> **Activity**:
Please copy every record below exactly, leaving out the pictures.

> **Input data**:
+++

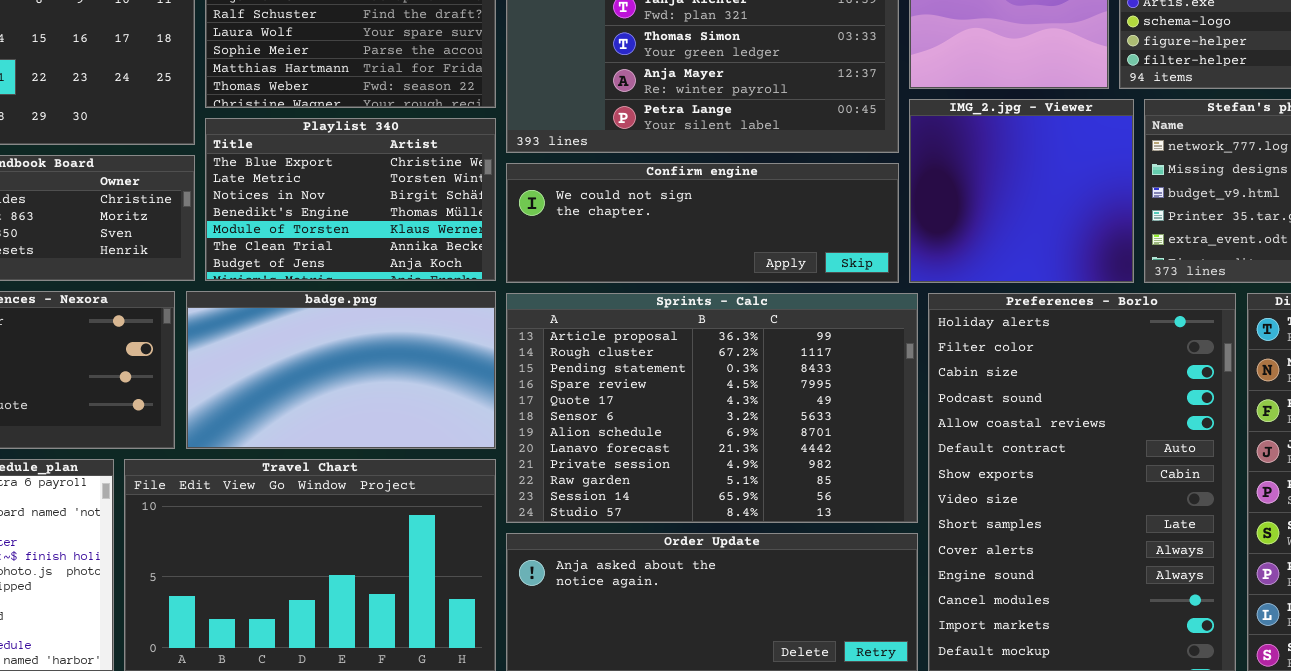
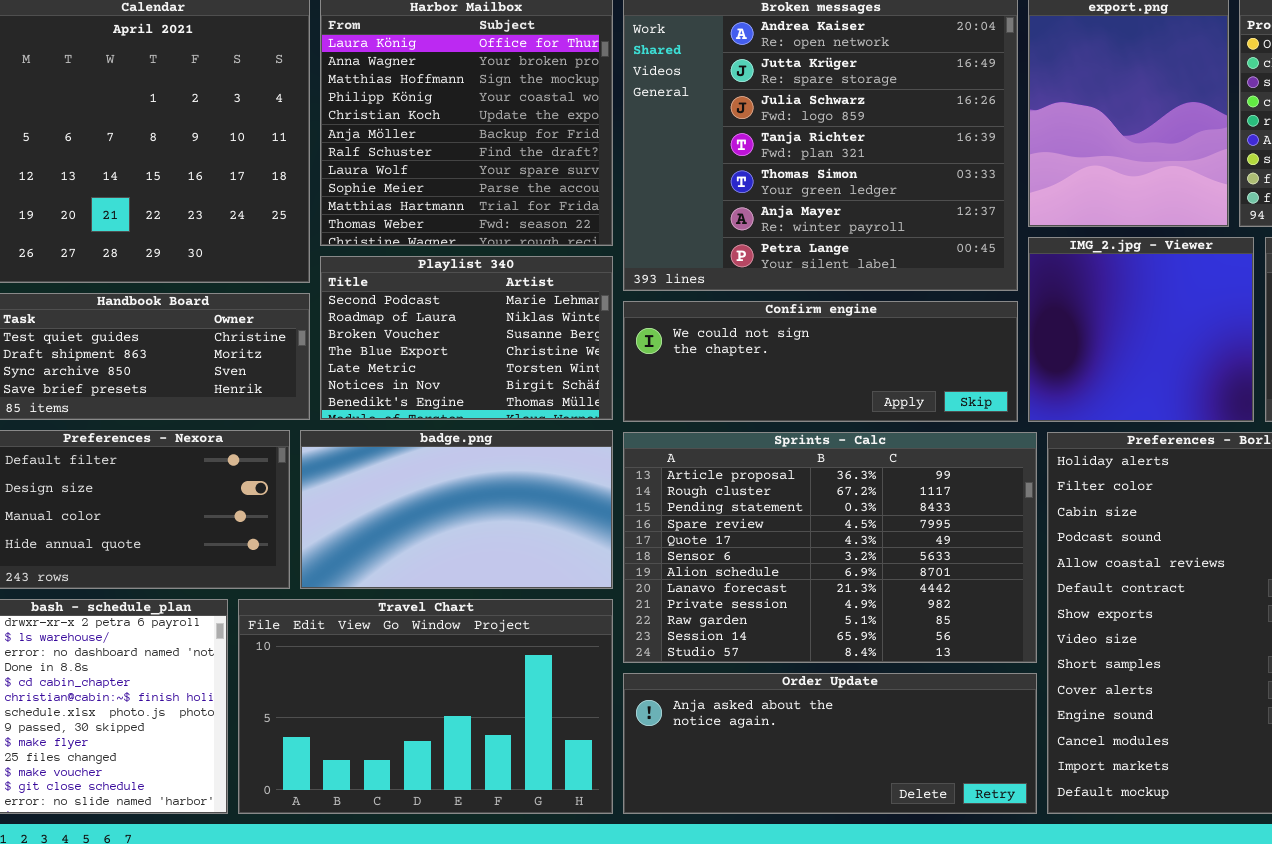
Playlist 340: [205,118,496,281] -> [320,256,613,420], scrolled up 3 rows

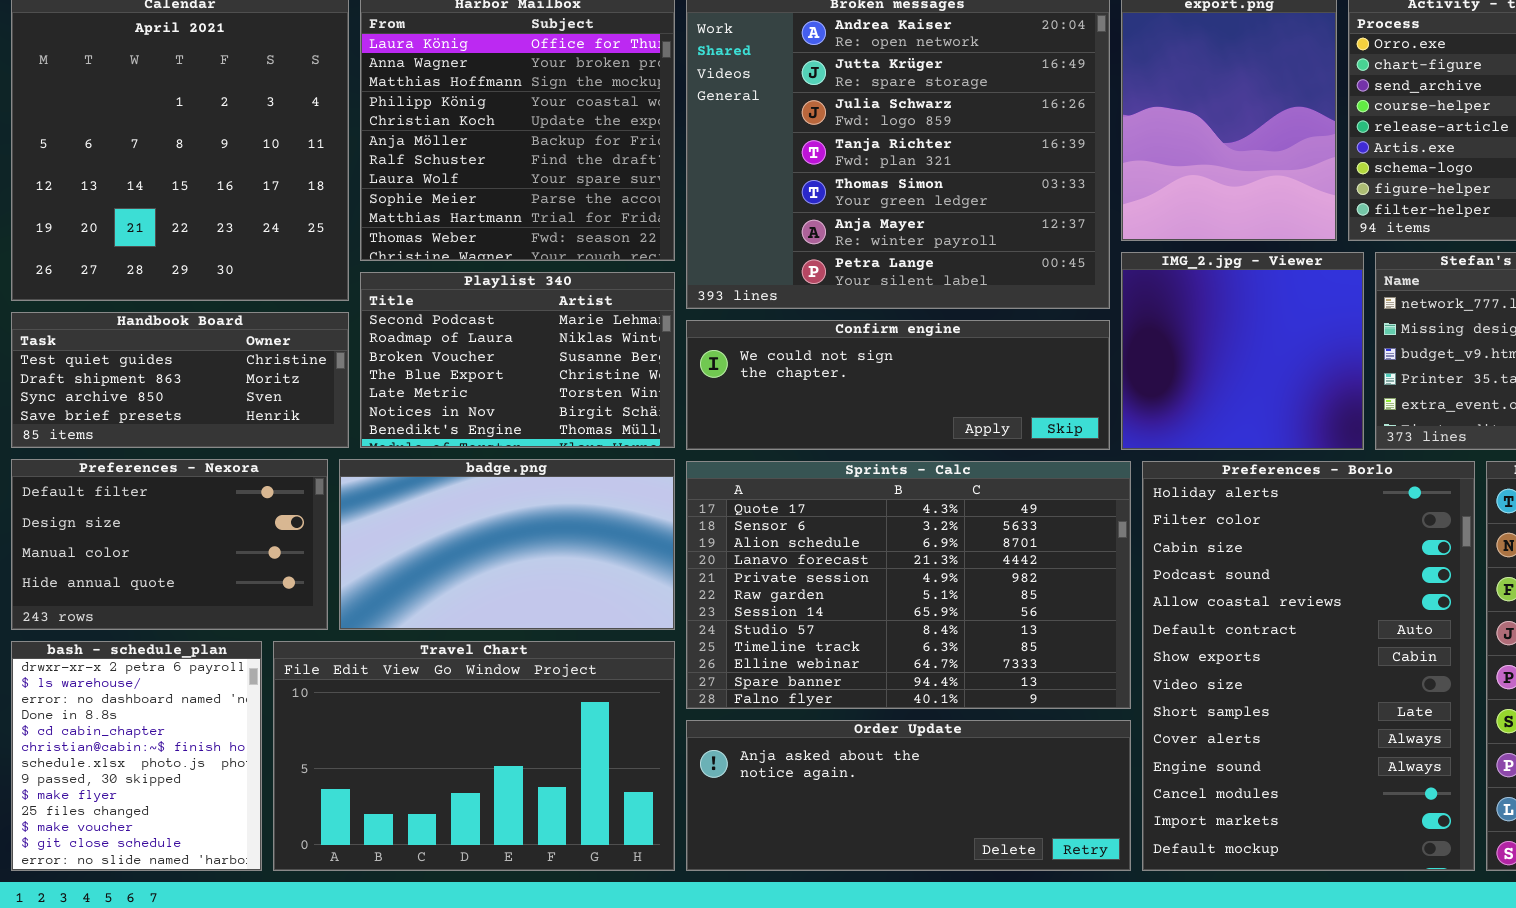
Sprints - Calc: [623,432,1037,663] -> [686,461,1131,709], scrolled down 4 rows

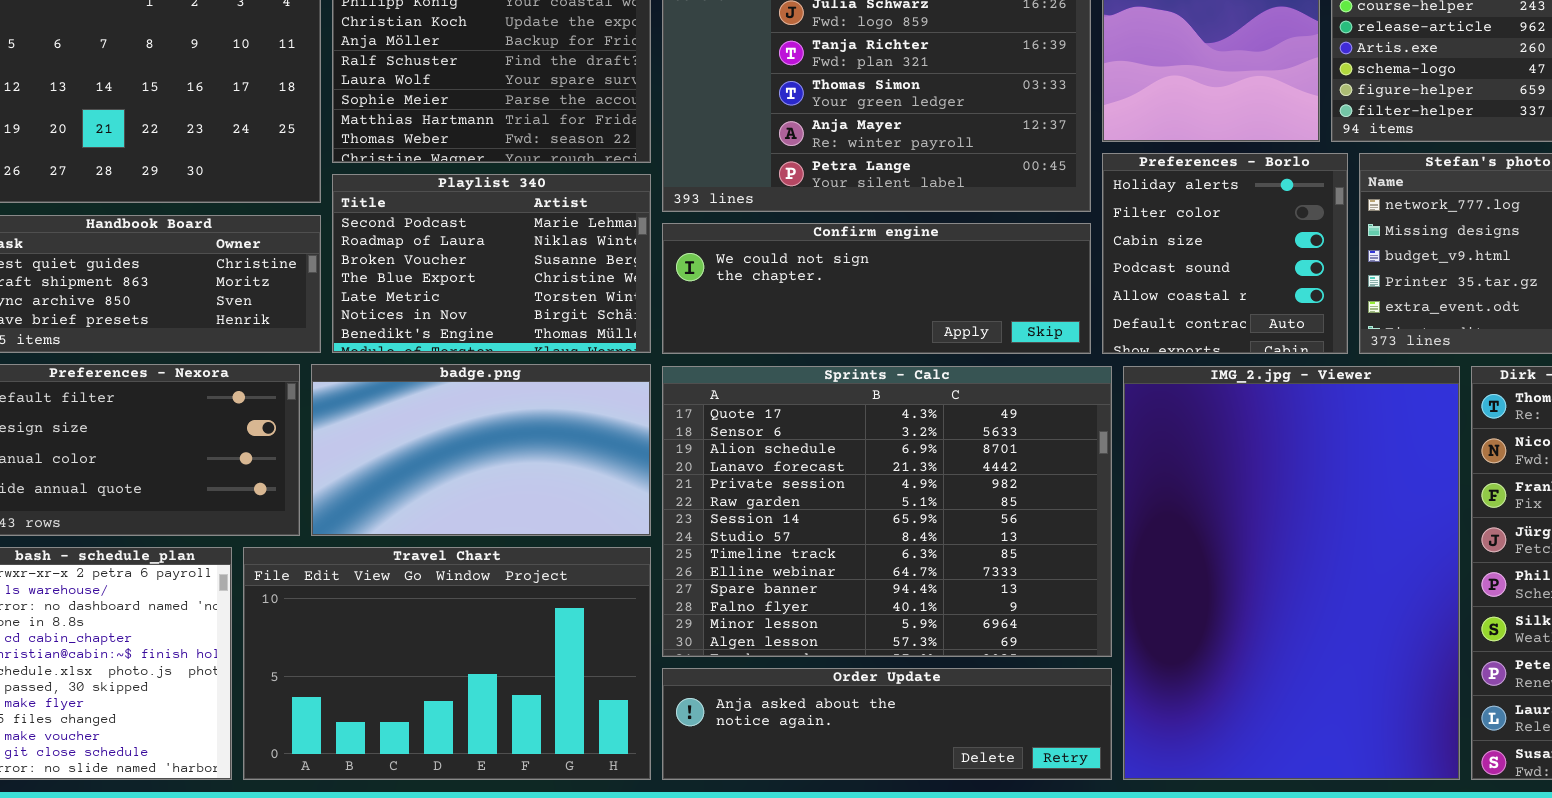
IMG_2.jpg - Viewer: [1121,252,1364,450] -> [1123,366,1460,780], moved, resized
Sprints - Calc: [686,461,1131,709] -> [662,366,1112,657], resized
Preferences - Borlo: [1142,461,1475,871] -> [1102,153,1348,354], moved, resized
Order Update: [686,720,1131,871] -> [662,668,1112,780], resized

+++

> **Completed task**:
Playlist 340: [205,118,496,281] -> [320,256,613,420], scrolled up 3 rows

Sprints - Calc: [623,432,1037,663] -> [686,461,1131,709], scrolled down 4 rows

IMG_2.jpg - Viewer: [1121,252,1364,450] -> [1123,366,1460,780], moved, resized
Sprints - Calc: [686,461,1131,709] -> [662,366,1112,657], resized
Preferences - Borlo: [1142,461,1475,871] -> [1102,153,1348,354], moved, resized
Order Update: [686,720,1131,871] -> [662,668,1112,780], resized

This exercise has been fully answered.